======== Data to use ========
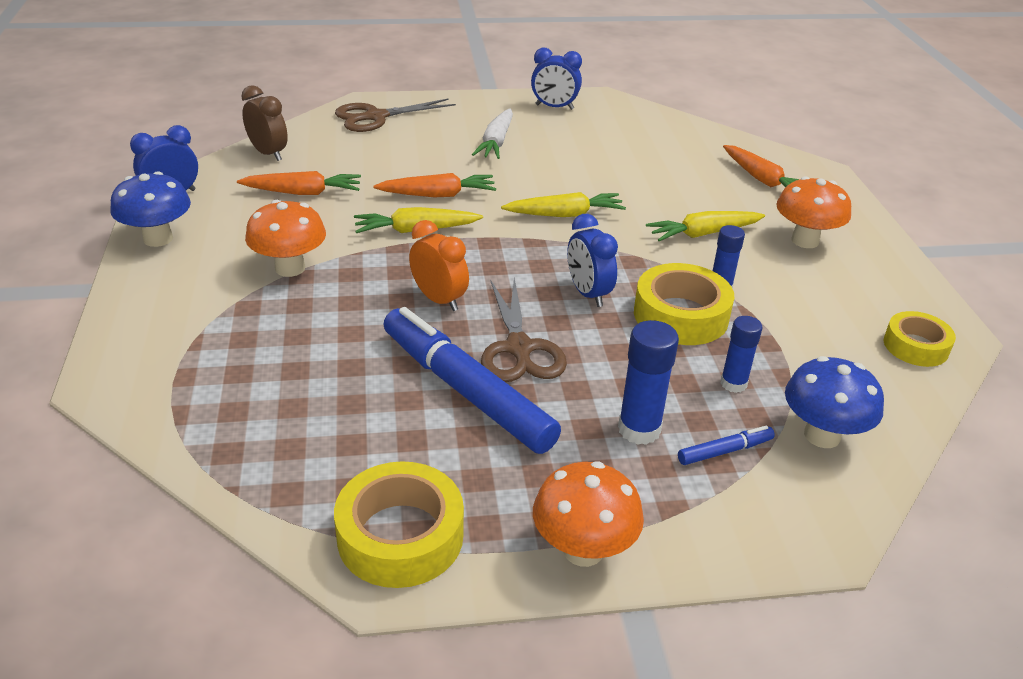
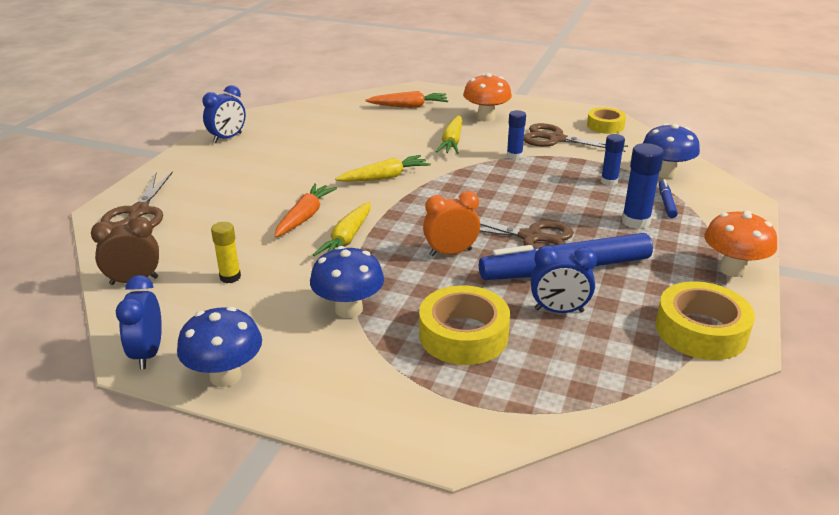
camera: 60 degrees left, 5 degrees down
orange carrot [237,171,361,195] -> yellow glue stick [211,222,241,283]
orange mushroom [245,200,326,277] -> blue mushroom [310,246,384,318]
white carrot [472,108,513,159] -> none
yellow carrot [501,192,626,217] -> yellow carrot turned 45 degrees clockwise [335,155,431,182]
blue clock [567,214,618,307] -> blue clock moved to [531,246,597,313]
yellow tape [634,263,734,345] -> yellow tape moved to [419,285,510,365]
none -> brown scissors [524,123,628,152]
========
** What is needed **
Your answer must be the full listing, word for word, minus any images.

** Solution to this exercise **
camera: 60 degrees left, 5 degrees down
orange carrot [237,171,361,195] -> yellow glue stick [211,222,241,283]
orange mushroom [245,200,326,277] -> blue mushroom [310,246,384,318]
white carrot [472,108,513,159] -> none
yellow carrot [501,192,626,217] -> yellow carrot turned 45 degrees clockwise [335,155,431,182]
blue clock [567,214,618,307] -> blue clock moved to [531,246,597,313]
yellow tape [634,263,734,345] -> yellow tape moved to [419,285,510,365]
none -> brown scissors [524,123,628,152]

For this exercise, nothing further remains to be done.